### What is required
The expected output is a copy of every line in the records with the string "pink".

### Data to use
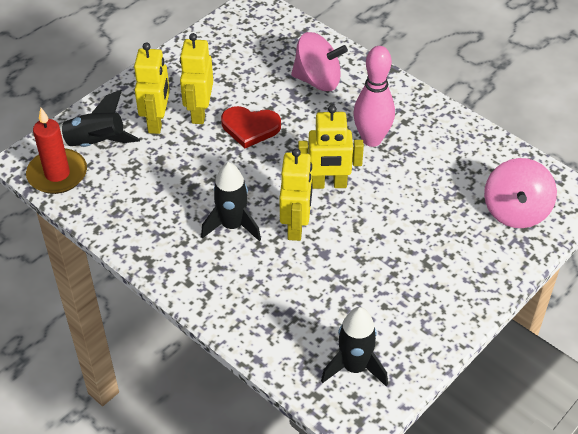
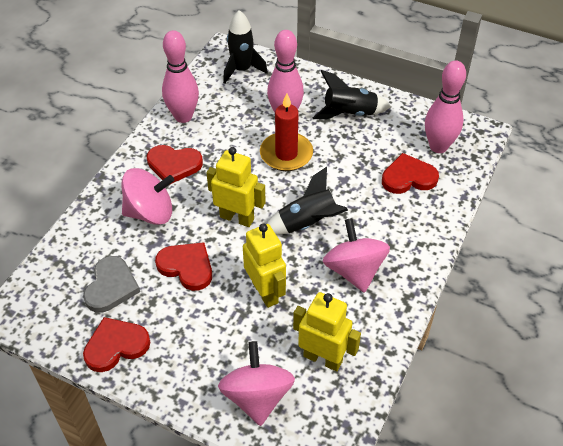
grey heart: 0 -> 1
pink bowling pin: 1 -> 3
pink spinning top: 2 -> 3
red heart: 1 -> 4
yellow robot: 4 -> 3

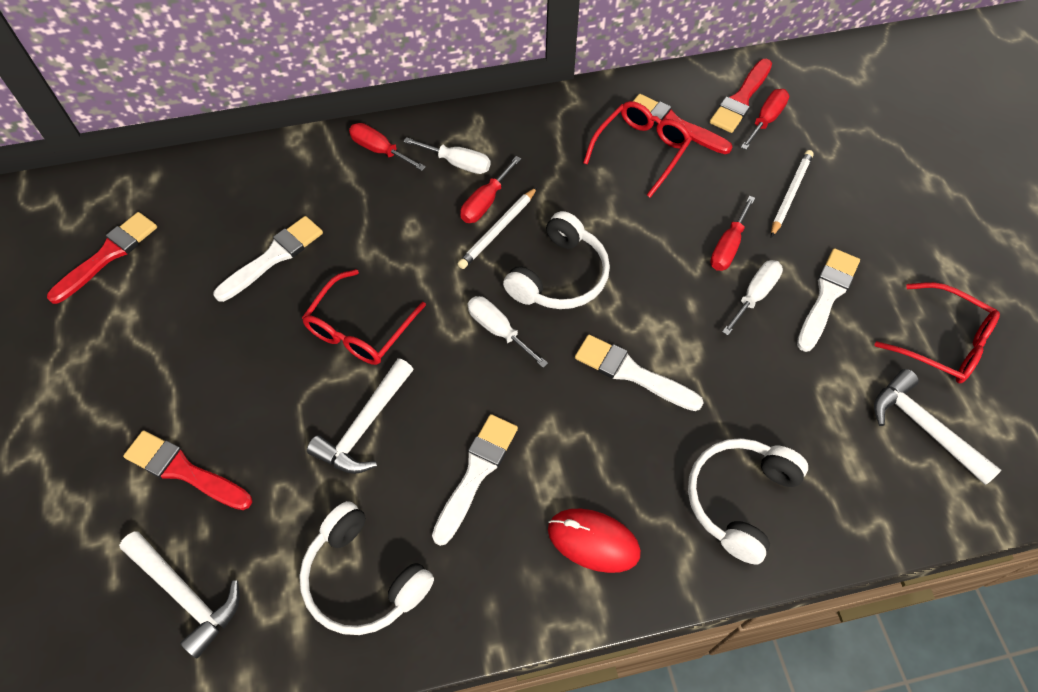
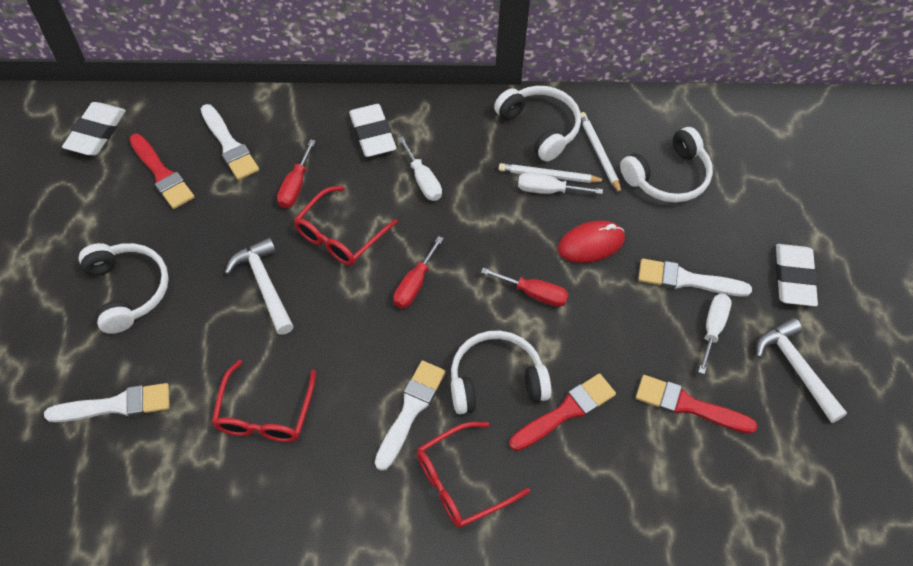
red brush: 4 -> 3
red screwdriver: 4 -> 3
white eraser: 0 -> 3
white hammer: 3 -> 2
white headphones: 3 -> 4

### Task solution
pink bowling pin: 1 -> 3
pink spinning top: 2 -> 3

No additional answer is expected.